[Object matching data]
◆ ◆ ◆

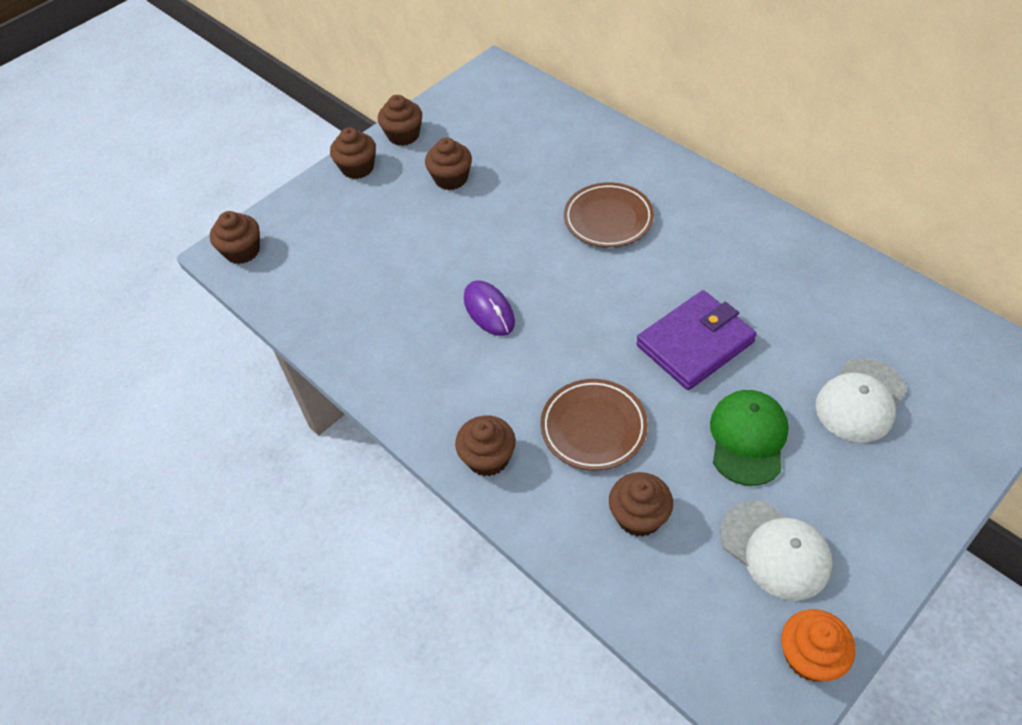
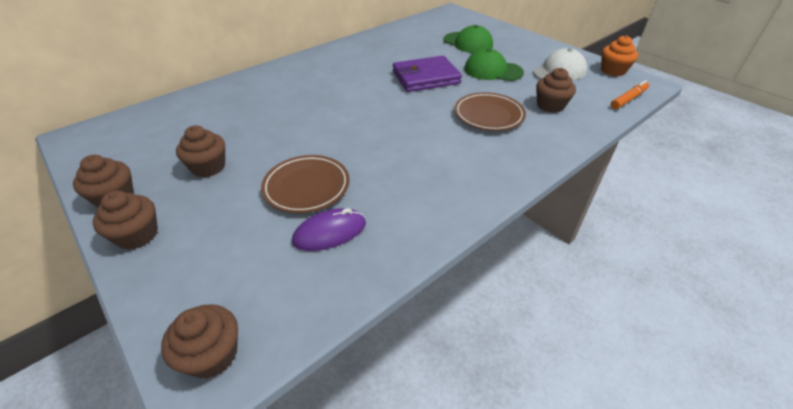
camera: 90 degrees left, 10 degrees down
brown cupcake [455,416,516,476] -> none
purple mouse [464,280,515,336] -> purple mouse moved to [292,208,366,251]
brown plate [564,182,654,247] -> brown plate moved to [261,155,349,213]
purple wallet [636,290,757,390] -> purple wallet turned 75 degrees counterclockwise [393,56,462,92]
white cap [815,358,907,443] -> green cap [444,25,493,53]
none -> orange marker [611,80,649,109]

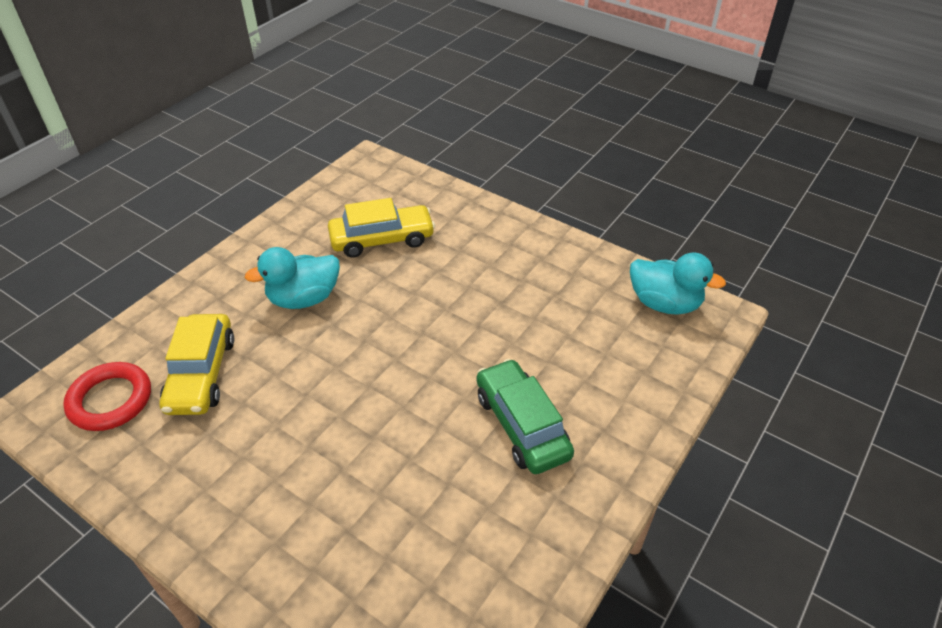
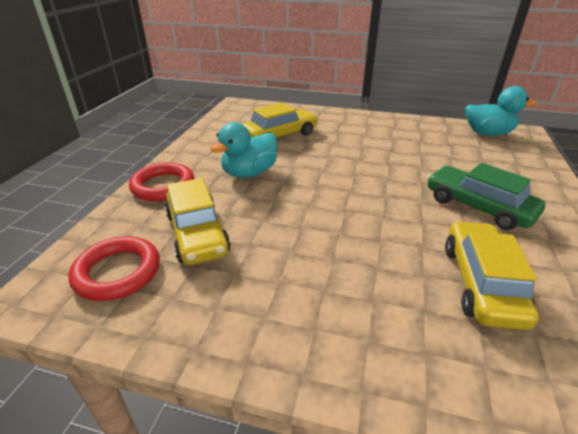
camera: 20 degrees left, 10 degrees down
none -> red ring [129,162,195,201]
none -> yellow car [445,221,539,330]

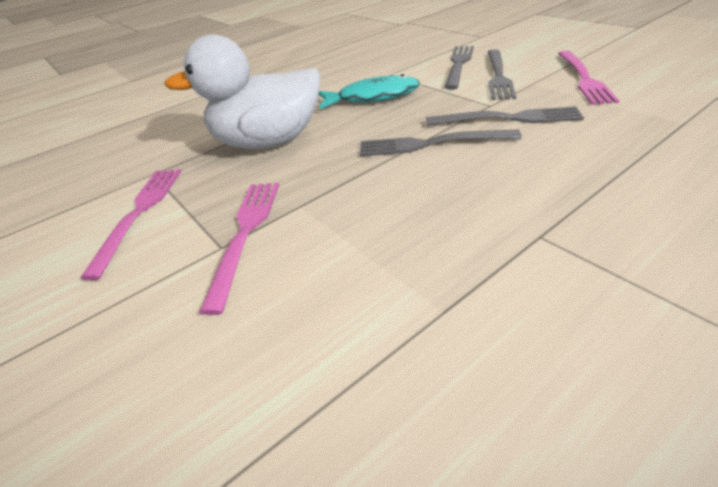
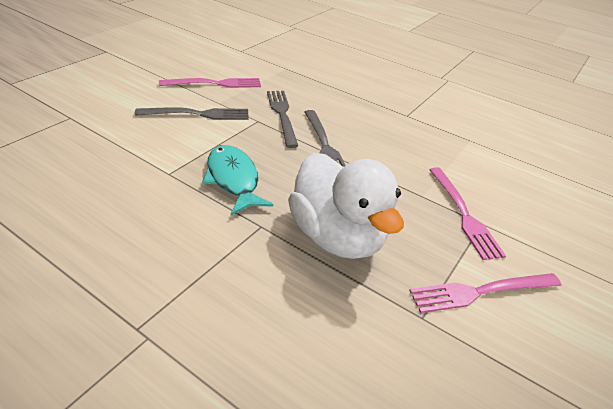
camera: 115 degrees left, 0 degrees up
pink fork [199,183,279,315] -> pink fork turned 90 degrees counterclockwise [429,167,506,260]
grey fork [444,46,474,90] -> none

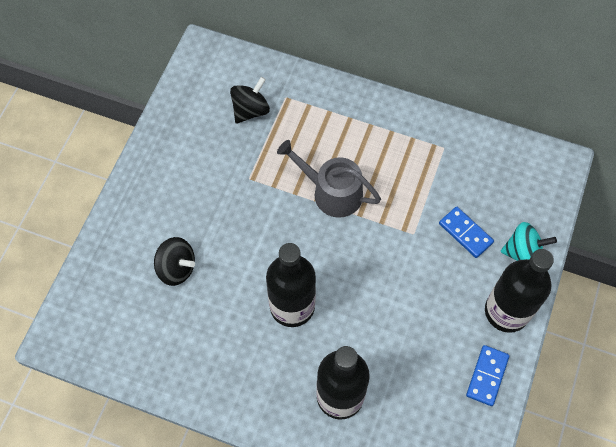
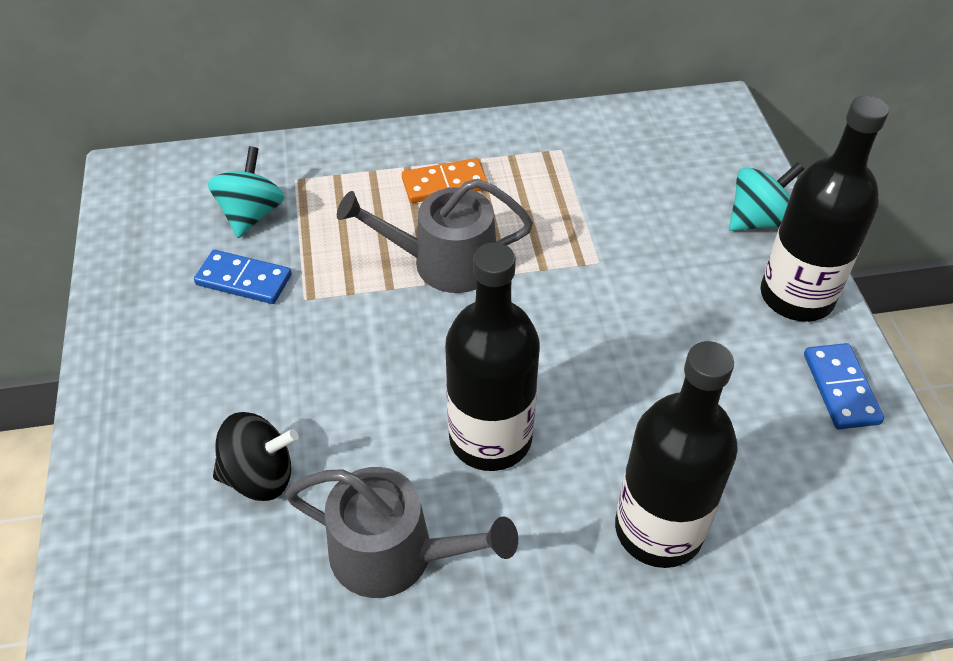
camera: 30 degrees left, 15 degrees down
black spinning top [230,77,270,124] -> turquoise spinning top [208,146,285,238]
blue domino [439,207,494,258] -> blue domino moved to [194,250,291,304]
none -> grey watering can [285,467,518,598]
none -> orange domino [402,158,488,203]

◆ ◆ ◆

Looking at the records, how many lines include "none"? Respond with the number only.

• Response area: 7